Assigned task: Whenever a line of the listing contains the string "violet", return that line.

Data for review:

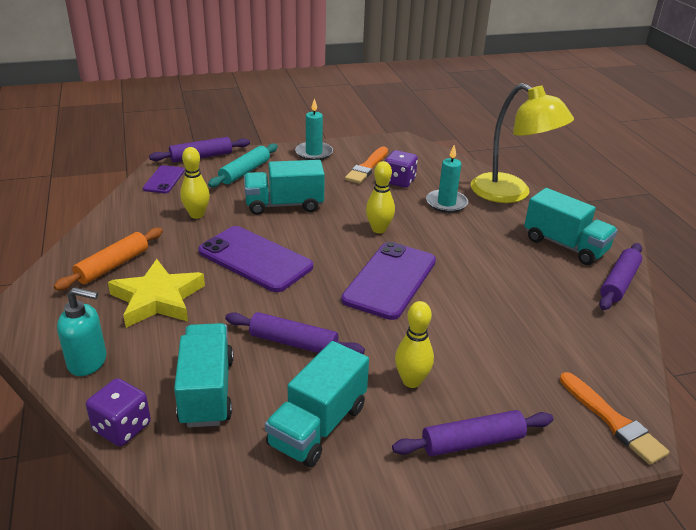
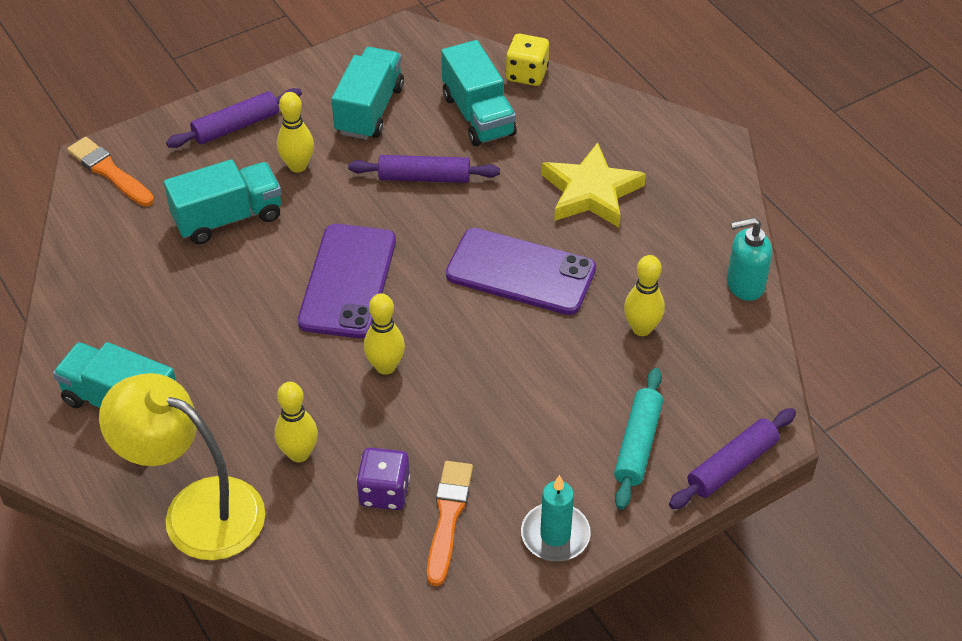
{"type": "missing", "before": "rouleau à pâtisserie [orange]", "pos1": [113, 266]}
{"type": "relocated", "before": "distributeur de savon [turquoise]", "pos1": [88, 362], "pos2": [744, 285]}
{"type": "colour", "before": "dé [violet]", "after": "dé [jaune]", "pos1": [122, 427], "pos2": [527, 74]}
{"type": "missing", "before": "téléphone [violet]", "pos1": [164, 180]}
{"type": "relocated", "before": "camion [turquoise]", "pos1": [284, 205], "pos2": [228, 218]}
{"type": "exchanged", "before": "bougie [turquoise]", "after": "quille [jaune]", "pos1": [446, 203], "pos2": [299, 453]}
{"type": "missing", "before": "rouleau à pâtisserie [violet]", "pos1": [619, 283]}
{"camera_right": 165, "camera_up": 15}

Exercise result:
{"type": "colour", "before": "dé [violet]", "after": "dé [jaune]", "pos1": [122, 427], "pos2": [527, 74]}
{"type": "missing", "before": "téléphone [violet]", "pos1": [164, 180]}
{"type": "missing", "before": "rouleau à pâtisserie [violet]", "pos1": [619, 283]}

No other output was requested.